The problem → In this exercise, copy exactly the lines from the one that contains "U3 pin SW: W19 -> W25" through the end of the entries below; pictures are not copied.

▬▬▬

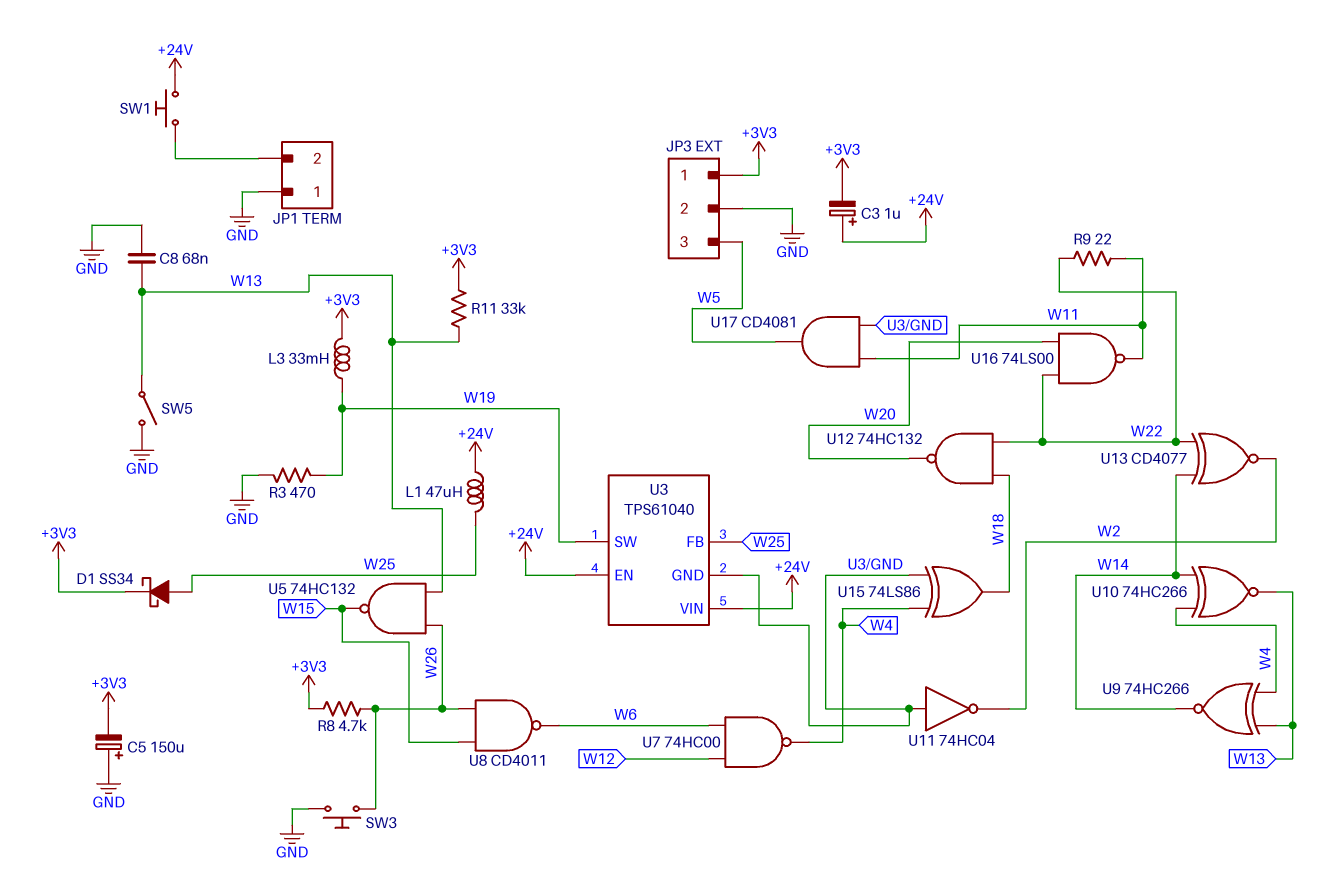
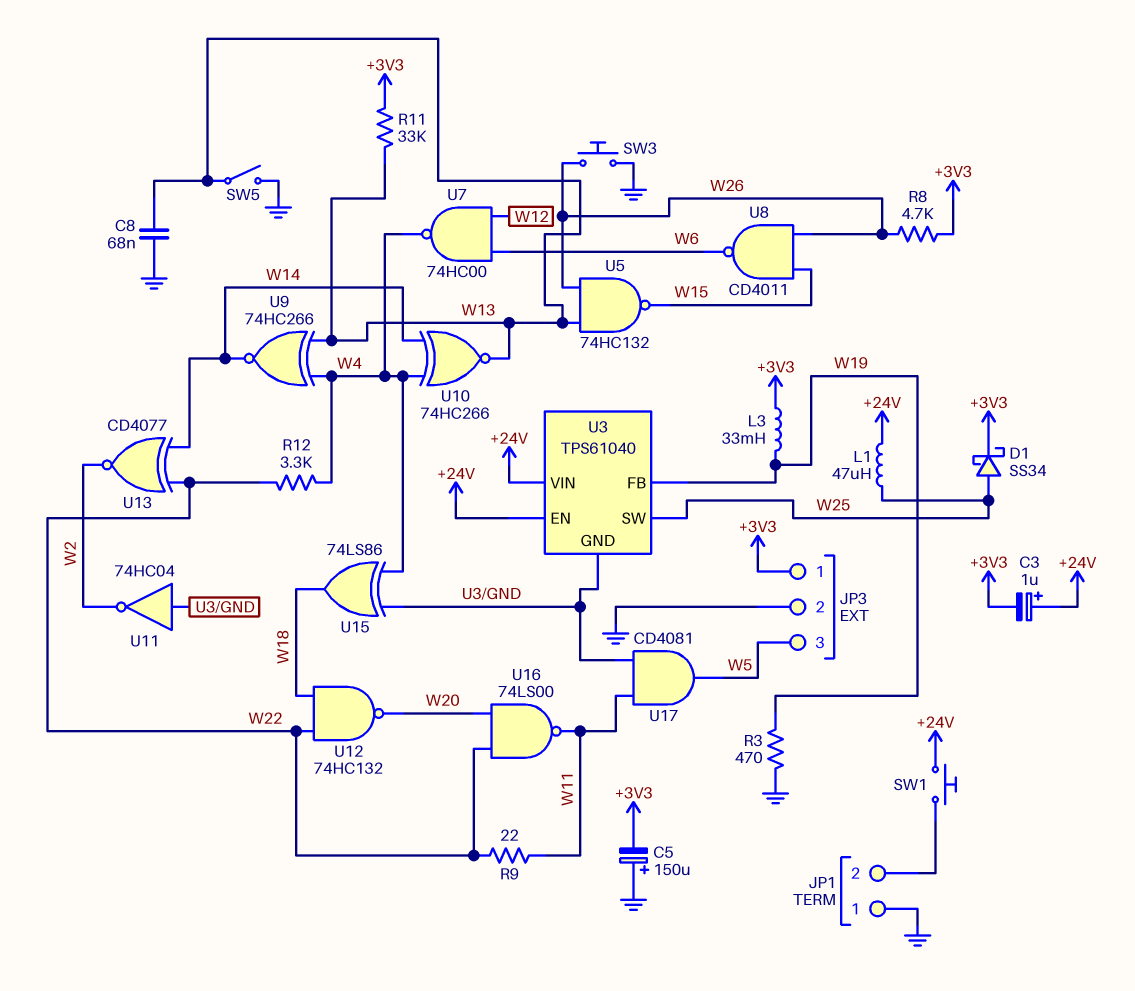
R12: none -> 3.3k (W4, W22)
U3 pin FB: W25 -> W19
U3 pin SW: W19 -> W25

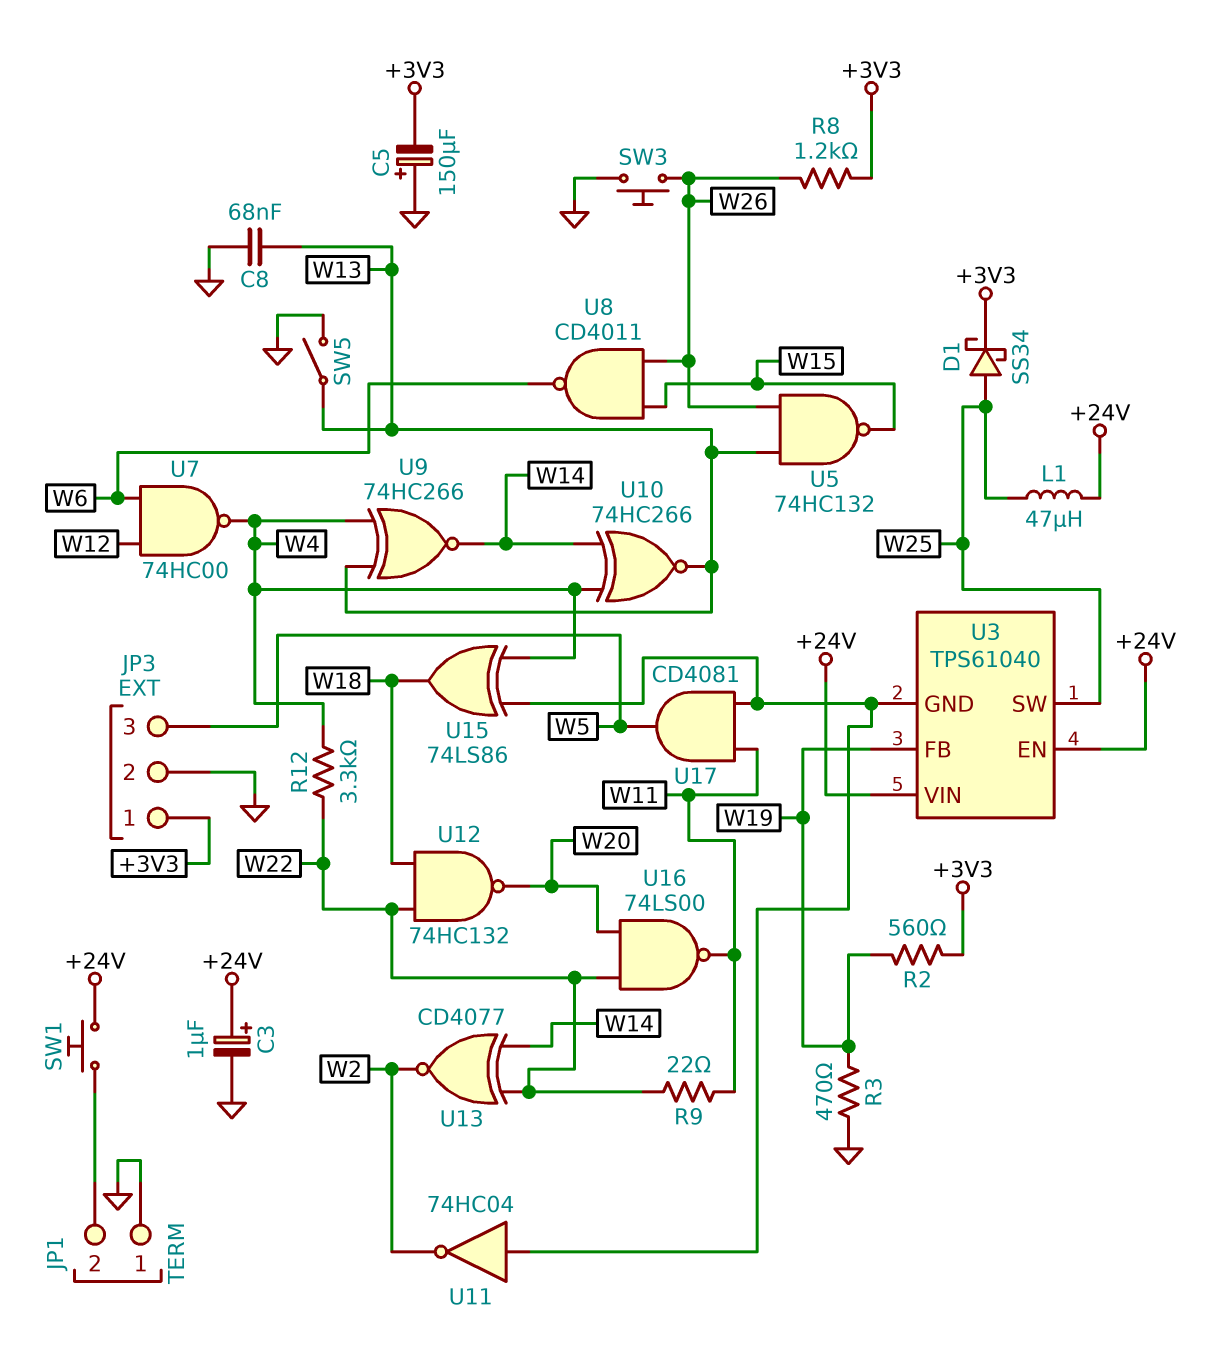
C3: 1uF (plus +24V, minus +3V3) -> 1uF (plus +24V, minus GND)
L3: 33mH (+3V3, W19) -> none
R2: none -> 560 (+3V3, W19)
R8: 4.7k (+3V3, W26) -> 1.2k (+3V3, W26)
R11: 33k (+3V3, W13) -> none

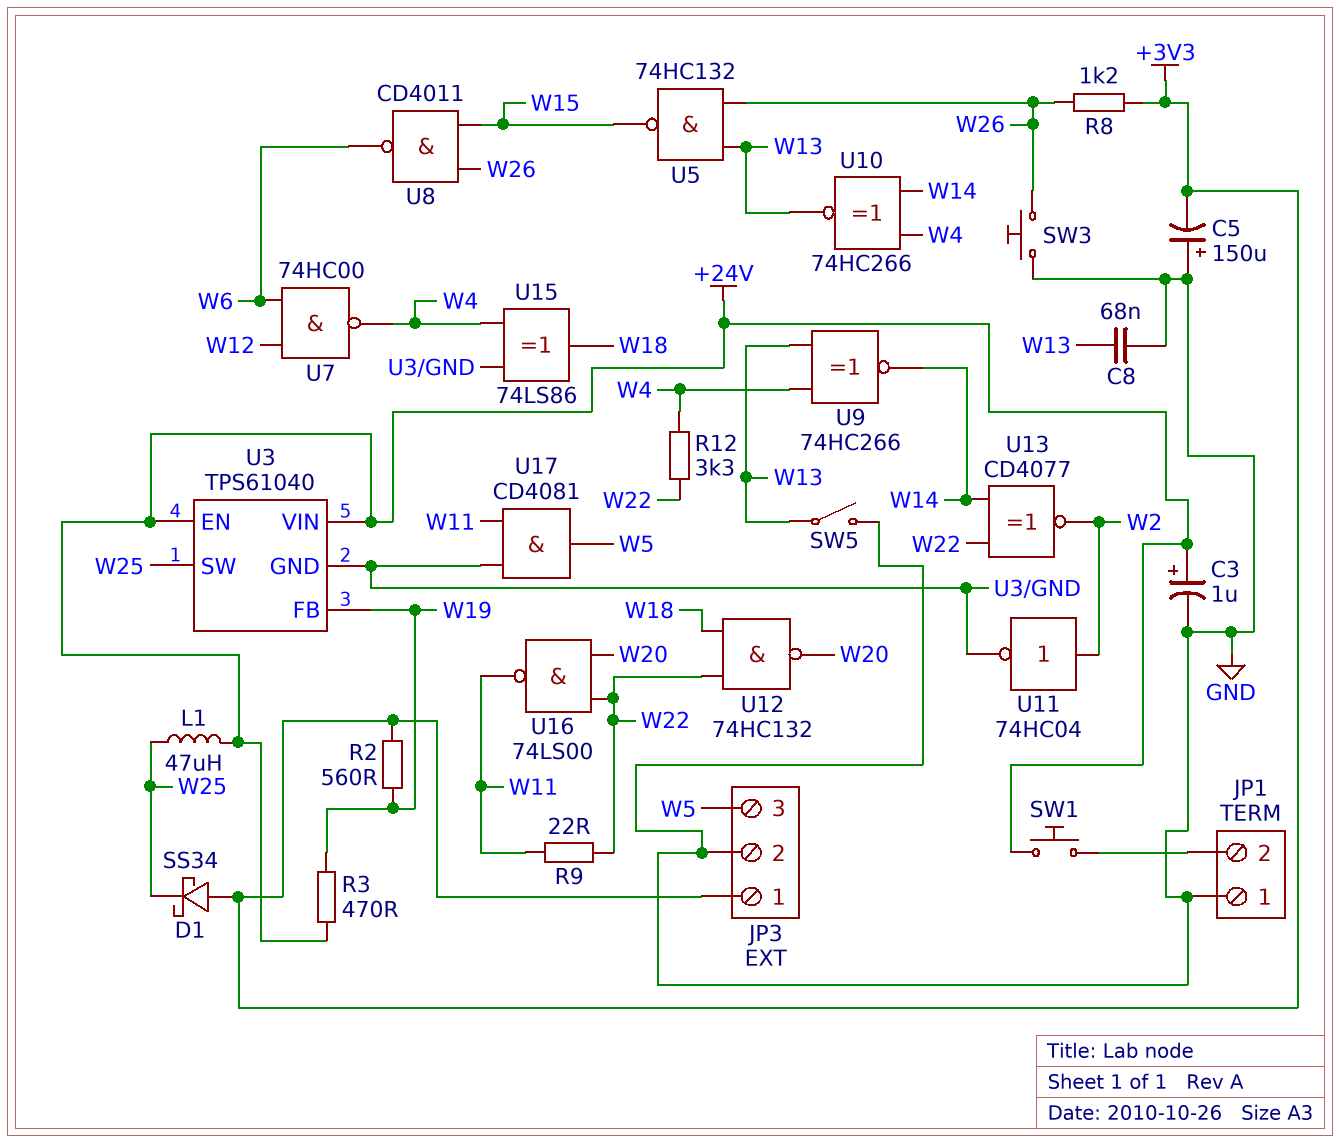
D1: schottky SS34 (A W25, K +3V3) -> schottky SS34 (A +3V3, K W25)
R3: 470 (GND, W19) -> 470 (+24V, W19)
U11: NOT 74HC04 (in U3/GND, out W2) -> NOT 74HC04 (in W2, out U3/GND)

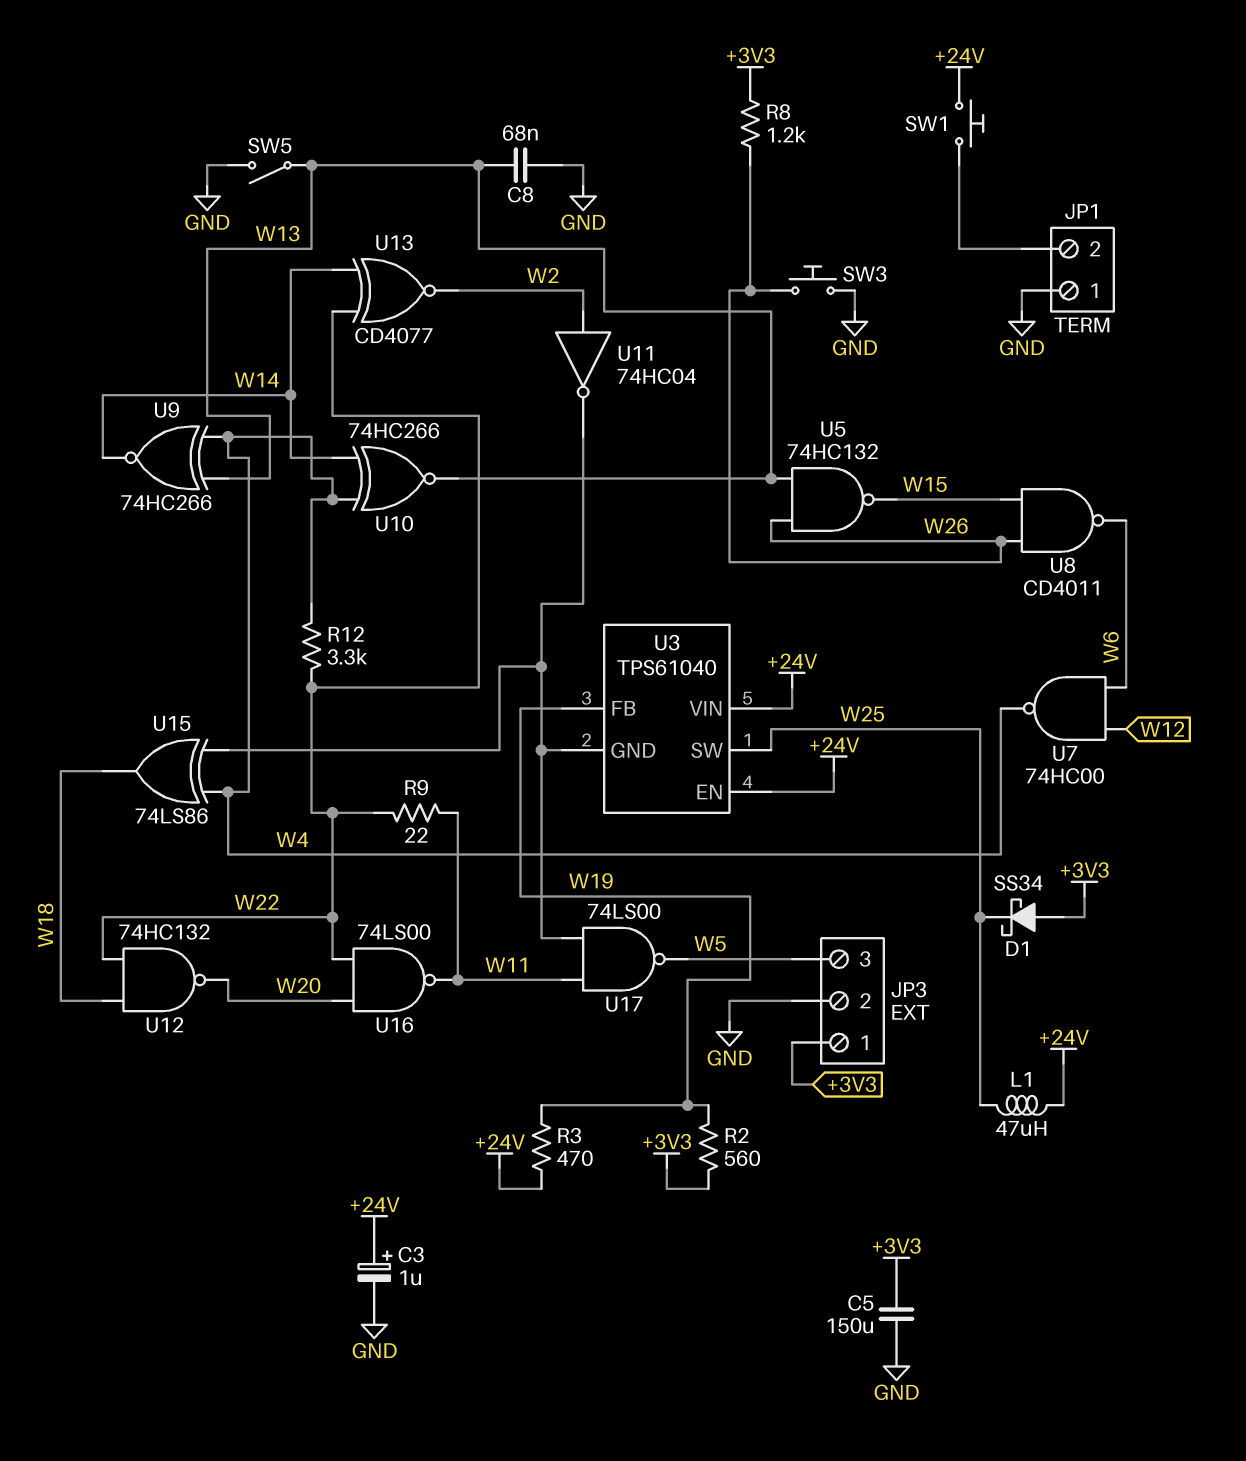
C5: 150uF (plus GND, minus +3V3) -> 150uF (+3V3, GND)
U17: AND CD4081 (in U3/GND, in W11, out W5) -> NAND 74LS00 (in U3/GND, in W11, out W5)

▬▬▬

Response →
U3 pin SW: W19 -> W25

C3: 1uF (plus +24V, minus +3V3) -> 1uF (plus +24V, minus GND)
L3: 33mH (+3V3, W19) -> none
R2: none -> 560 (+3V3, W19)
R8: 4.7k (+3V3, W26) -> 1.2k (+3V3, W26)
R11: 33k (+3V3, W13) -> none

D1: schottky SS34 (A W25, K +3V3) -> schottky SS34 (A +3V3, K W25)
R3: 470 (GND, W19) -> 470 (+24V, W19)
U11: NOT 74HC04 (in U3/GND, out W2) -> NOT 74HC04 (in W2, out U3/GND)

C5: 150uF (plus GND, minus +3V3) -> 150uF (+3V3, GND)
U17: AND CD4081 (in U3/GND, in W11, out W5) -> NAND 74LS00 (in U3/GND, in W11, out W5)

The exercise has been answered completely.